### DIRECTIONS
From top to bottom, retype the data exactly, passing over any picture.

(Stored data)
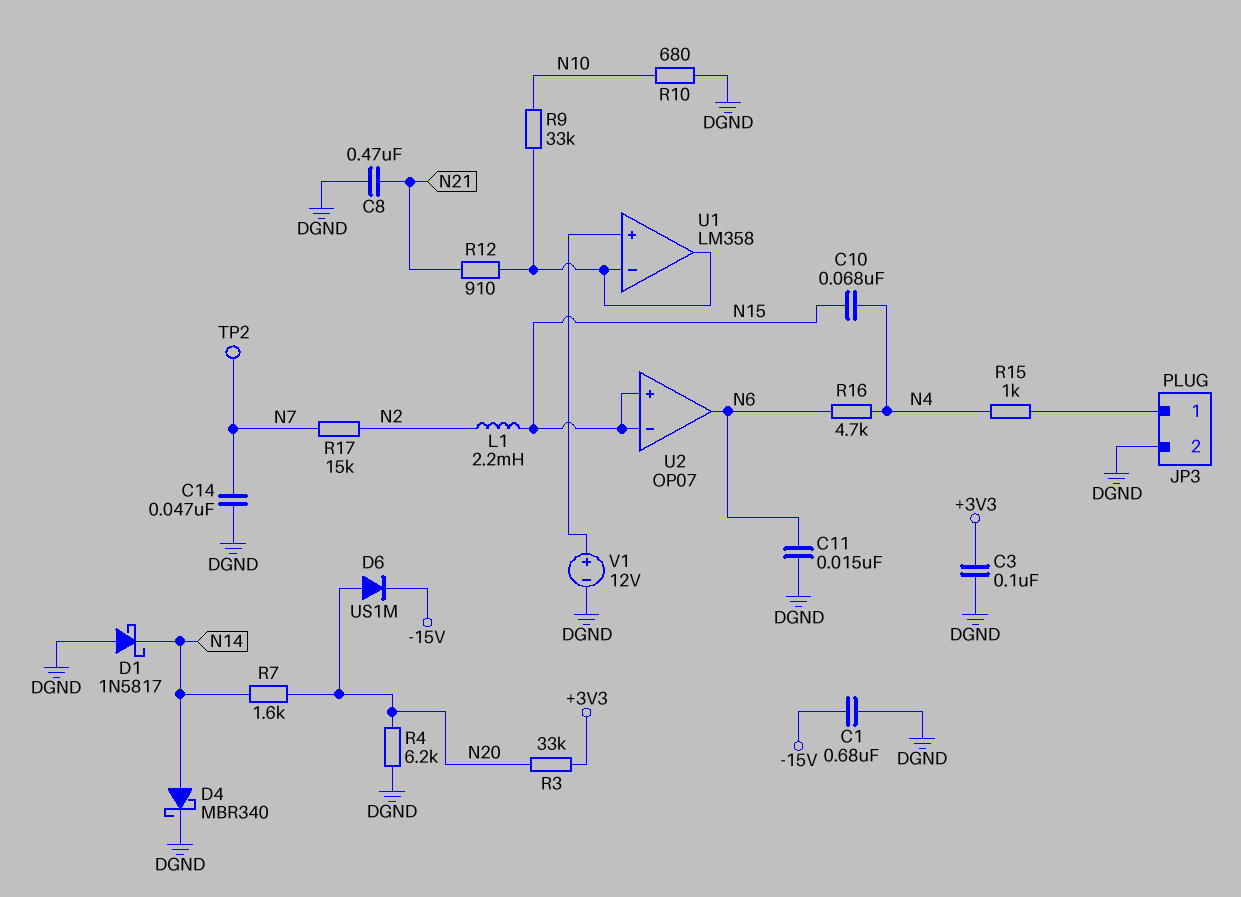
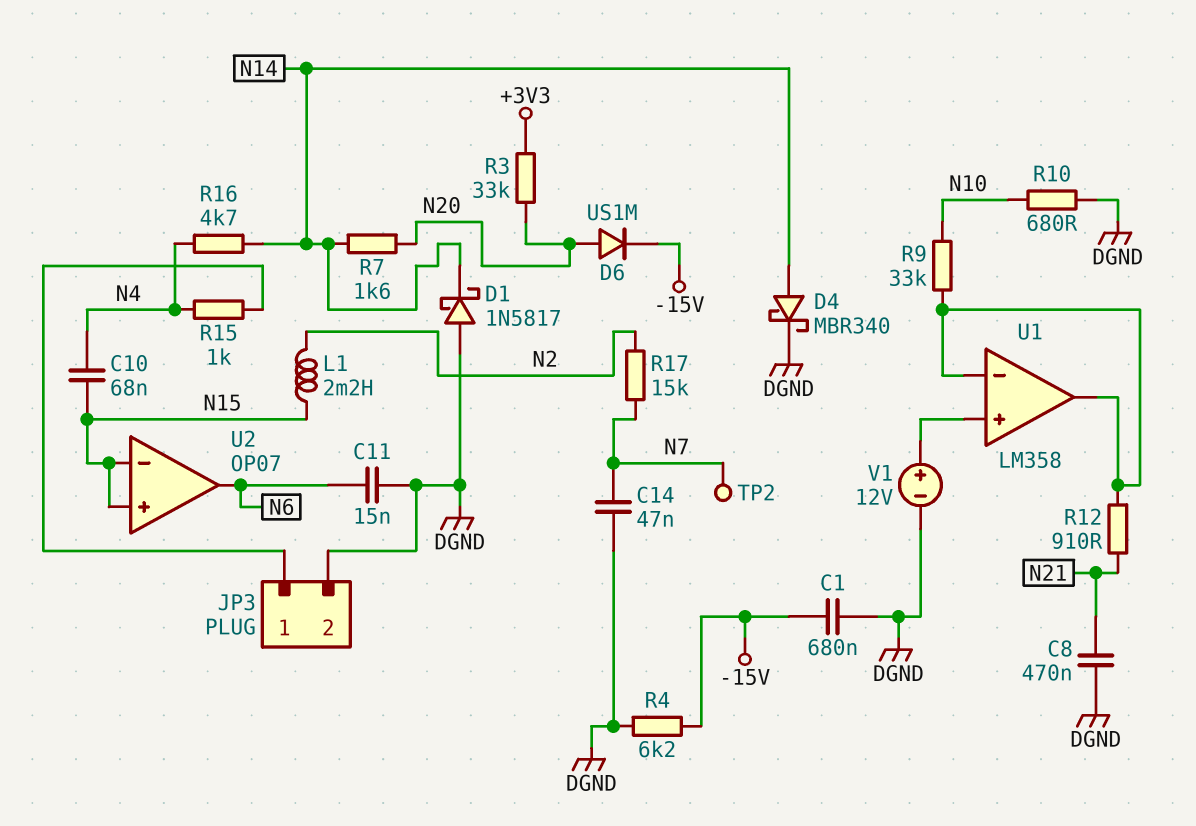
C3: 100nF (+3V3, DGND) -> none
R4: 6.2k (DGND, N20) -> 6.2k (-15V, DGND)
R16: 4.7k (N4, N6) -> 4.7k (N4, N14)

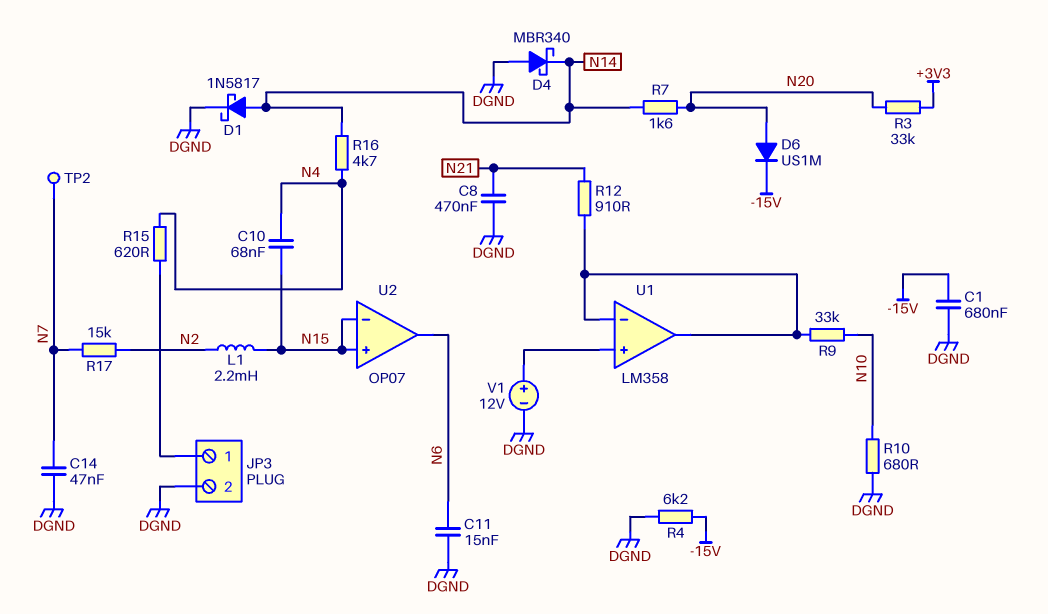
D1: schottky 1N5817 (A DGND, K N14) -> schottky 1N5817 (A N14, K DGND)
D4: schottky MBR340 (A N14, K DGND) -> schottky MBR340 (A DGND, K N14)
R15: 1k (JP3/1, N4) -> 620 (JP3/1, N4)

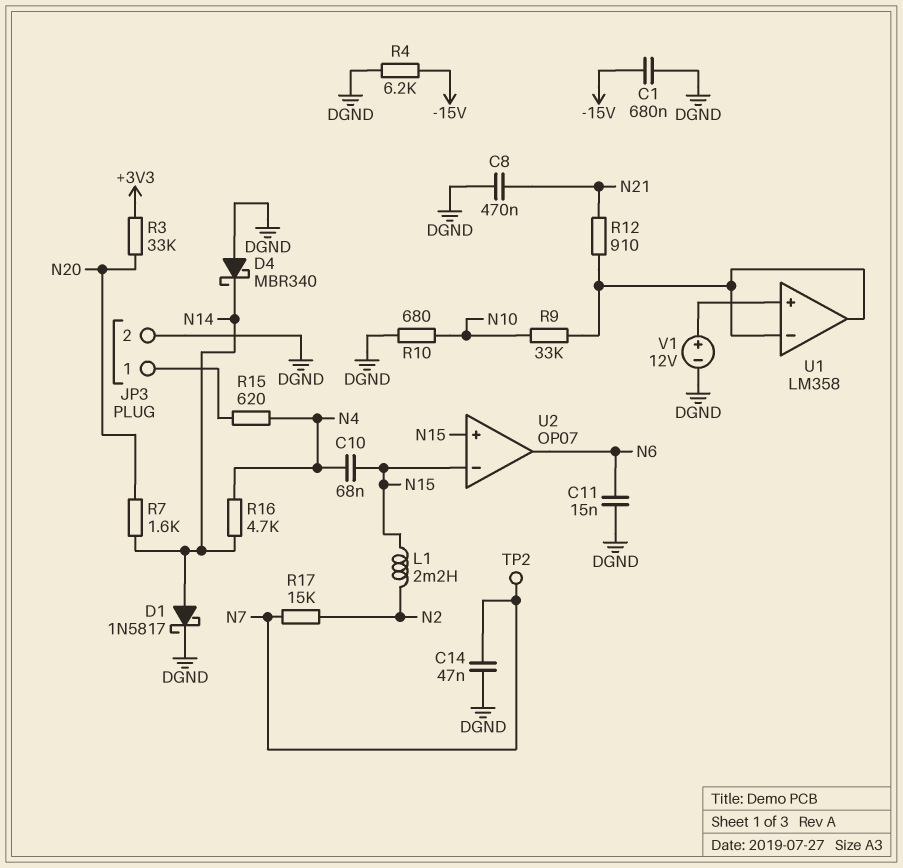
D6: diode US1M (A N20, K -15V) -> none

### SOLUTION BELOW
C3: 100nF (+3V3, DGND) -> none
R4: 6.2k (DGND, N20) -> 6.2k (-15V, DGND)
R16: 4.7k (N4, N6) -> 4.7k (N4, N14)

D1: schottky 1N5817 (A DGND, K N14) -> schottky 1N5817 (A N14, K DGND)
D4: schottky MBR340 (A N14, K DGND) -> schottky MBR340 (A DGND, K N14)
R15: 1k (JP3/1, N4) -> 620 (JP3/1, N4)

D6: diode US1M (A N20, K -15V) -> none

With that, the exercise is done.